--- Prompt ---
Find the lines in the records that carry the word "grey". Copy each one.

--- Dataset records Enclosed Below ---

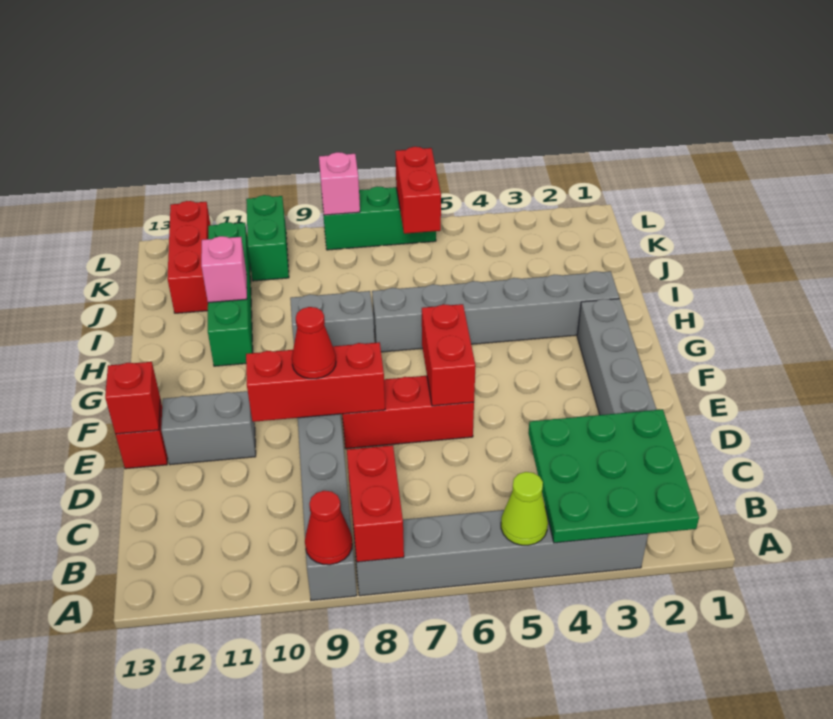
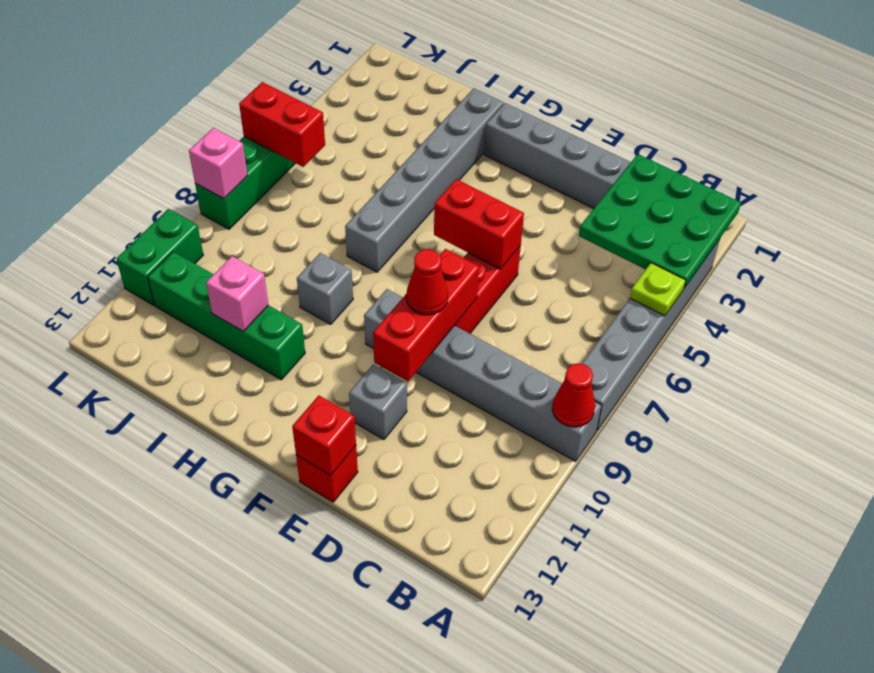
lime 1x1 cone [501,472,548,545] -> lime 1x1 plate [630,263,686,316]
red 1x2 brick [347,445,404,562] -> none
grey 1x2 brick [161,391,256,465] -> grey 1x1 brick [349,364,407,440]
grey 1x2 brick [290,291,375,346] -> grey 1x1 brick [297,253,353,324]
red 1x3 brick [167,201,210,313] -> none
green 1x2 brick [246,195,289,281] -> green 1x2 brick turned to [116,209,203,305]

--- End of Enclosed Dataset records ---
--- Dataset records Enclosed Below ---

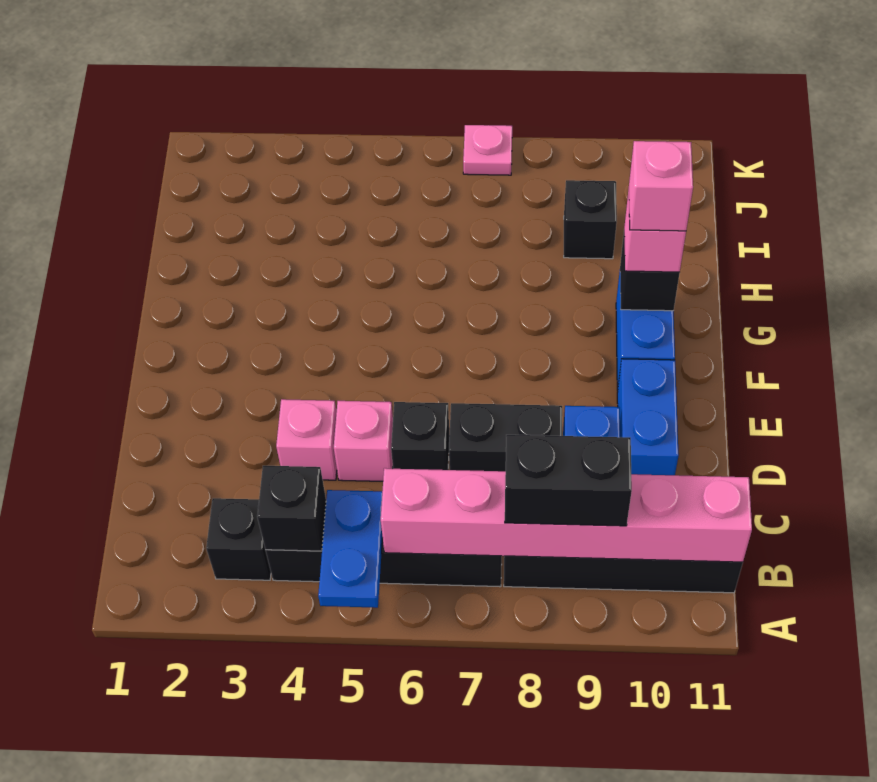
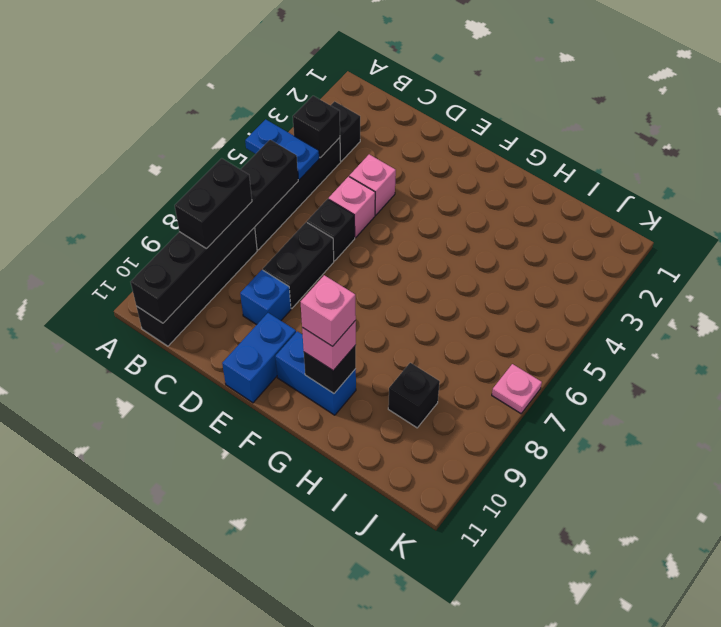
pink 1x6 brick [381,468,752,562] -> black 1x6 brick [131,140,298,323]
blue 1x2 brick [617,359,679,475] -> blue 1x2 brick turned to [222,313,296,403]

--- End of Enclosed Dataset records ---

--- Answer for the task ---
grey 1x2 brick [161,391,256,465] -> grey 1x1 brick [349,364,407,440]
grey 1x2 brick [290,291,375,346] -> grey 1x1 brick [297,253,353,324]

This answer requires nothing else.